## Exercise prompt
Your task is to retype all of the records below with complete accuracy.

Supplied records START

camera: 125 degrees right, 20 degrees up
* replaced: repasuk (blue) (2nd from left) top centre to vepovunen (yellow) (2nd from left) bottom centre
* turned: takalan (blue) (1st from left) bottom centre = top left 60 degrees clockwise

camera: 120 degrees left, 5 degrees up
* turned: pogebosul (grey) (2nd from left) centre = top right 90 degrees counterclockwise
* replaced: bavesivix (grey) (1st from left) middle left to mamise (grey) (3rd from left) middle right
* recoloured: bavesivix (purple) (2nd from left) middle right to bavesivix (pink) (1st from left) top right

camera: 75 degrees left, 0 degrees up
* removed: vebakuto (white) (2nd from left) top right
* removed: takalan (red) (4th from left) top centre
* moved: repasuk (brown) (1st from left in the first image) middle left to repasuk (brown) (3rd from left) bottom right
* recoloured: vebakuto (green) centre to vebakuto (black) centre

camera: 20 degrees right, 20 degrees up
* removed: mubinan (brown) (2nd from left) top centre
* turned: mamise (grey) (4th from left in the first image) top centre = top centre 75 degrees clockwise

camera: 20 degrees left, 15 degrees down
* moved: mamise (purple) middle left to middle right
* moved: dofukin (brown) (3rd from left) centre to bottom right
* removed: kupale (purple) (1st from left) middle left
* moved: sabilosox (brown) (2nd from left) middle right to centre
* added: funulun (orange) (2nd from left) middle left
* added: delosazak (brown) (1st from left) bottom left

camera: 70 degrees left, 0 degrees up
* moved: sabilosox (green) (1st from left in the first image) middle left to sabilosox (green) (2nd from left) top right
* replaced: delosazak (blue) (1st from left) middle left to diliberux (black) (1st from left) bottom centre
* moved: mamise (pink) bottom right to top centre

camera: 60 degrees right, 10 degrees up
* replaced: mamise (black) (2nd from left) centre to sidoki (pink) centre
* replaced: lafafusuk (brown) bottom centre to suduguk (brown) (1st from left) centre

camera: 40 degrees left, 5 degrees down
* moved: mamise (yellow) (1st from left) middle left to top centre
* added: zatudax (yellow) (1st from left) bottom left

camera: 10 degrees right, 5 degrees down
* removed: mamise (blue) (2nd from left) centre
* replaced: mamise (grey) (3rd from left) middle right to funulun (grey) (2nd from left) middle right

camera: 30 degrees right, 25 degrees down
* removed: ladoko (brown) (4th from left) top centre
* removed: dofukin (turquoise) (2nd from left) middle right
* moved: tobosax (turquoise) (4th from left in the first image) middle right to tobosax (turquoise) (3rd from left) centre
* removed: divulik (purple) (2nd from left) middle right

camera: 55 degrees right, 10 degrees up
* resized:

Supplied records END

## Exercise answer
camera: 125 degrees right, 20 degrees up
* replaced: repasuk (blue) (2nd from left) top centre to vepovunen (yellow) (2nd from left) bottom centre
* turned: takalan (blue) (1st from left) bottom centre = top left 60 degrees clockwise

camera: 120 degrees left, 5 degrees up
* turned: pogebosul (grey) (2nd from left) centre = top right 90 degrees counterclockwise
* replaced: bavesivix (grey) (1st from left) middle left to mamise (grey) (3rd from left) middle right
* recoloured: bavesivix (purple) (2nd from left) middle right to bavesivix (pink) (1st from left) top right

camera: 75 degrees left, 0 degrees up
* removed: vebakuto (white) (2nd from left) top right
* removed: takalan (red) (4th from left) top centre
* moved: repasuk (brown) (1st from left in the first image) middle left to repasuk (brown) (3rd from left) bottom right
* recoloured: vebakuto (green) centre to vebakuto (black) centre

camera: 20 degrees right, 20 degrees up
* removed: mubinan (brown) (2nd from left) top centre
* turned: mamise (grey) (4th from left in the first image) top centre = top centre 75 degrees clockwise

camera: 20 degrees left, 15 degrees down
* moved: mamise (purple) middle left to middle right
* moved: dofukin (brown) (3rd from left) centre to bottom right
* removed: kupale (purple) (1st from left) middle left
* moved: sabilosox (brown) (2nd from left) middle right to centre
* added: funulun (orange) (2nd from left) middle left
* added: delosazak (brown) (1st from left) bottom left

camera: 70 degrees left, 0 degrees up
* moved: sabilosox (green) (1st from left in the first image) middle left to sabilosox (green) (2nd from left) top right
* replaced: delosazak (blue) (1st from left) middle left to diliberux (black) (1st from left) bottom centre
* moved: mamise (pink) bottom right to top centre

camera: 60 degrees right, 10 degrees up
* replaced: mamise (black) (2nd from left) centre to sidoki (pink) centre
* replaced: lafafusuk (brown) bottom centre to suduguk (brown) (1st from left) centre

camera: 40 degrees left, 5 degrees down
* moved: mamise (yellow) (1st from left) middle left to top centre
* added: zatudax (yellow) (1st from left) bottom left

camera: 10 degrees right, 5 degrees down
* removed: mamise (blue) (2nd from left) centre
* replaced: mamise (grey) (3rd from left) middle right to funulun (grey) (2nd from left) middle right

camera: 30 degrees right, 25 degrees down
* removed: ladoko (brown) (4th from left) top centre
* removed: dofukin (turquoise) (2nd from left) middle right
* moved: tobosax (turquoise) (4th from left in the first image) middle right to tobosax (turquoise) (3rd from left) centre
* removed: divulik (purple) (2nd from left) middle right

camera: 55 degrees right, 10 degrees up
* resized:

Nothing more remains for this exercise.